• [AVAILABLE DATA]:
BEGIN

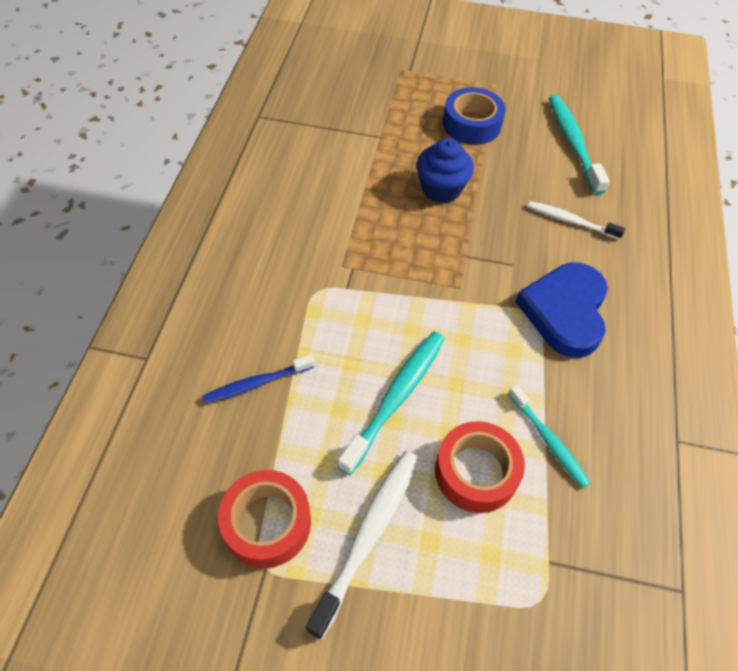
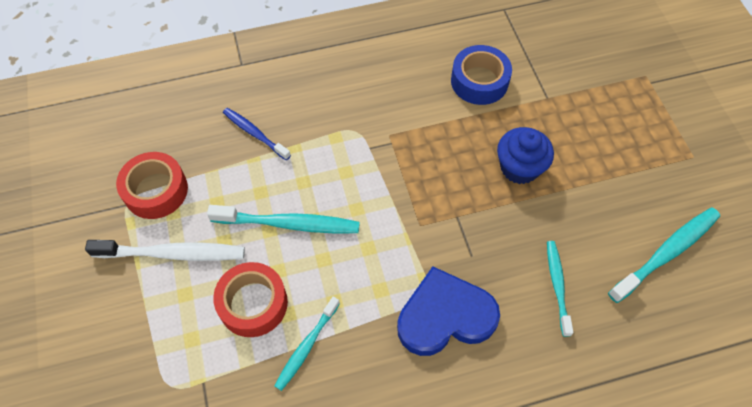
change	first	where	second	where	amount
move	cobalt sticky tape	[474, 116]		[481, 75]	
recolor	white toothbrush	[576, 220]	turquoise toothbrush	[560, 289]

END

• [TRY IT]: After removing the pictures, restate the whole listing above word for word.

• [YOUR SOLUTION]:
change	first	where	second	where	amount
move	cobalt sticky tape	[474, 116]		[481, 75]	
recolor	white toothbrush	[576, 220]	turquoise toothbrush	[560, 289]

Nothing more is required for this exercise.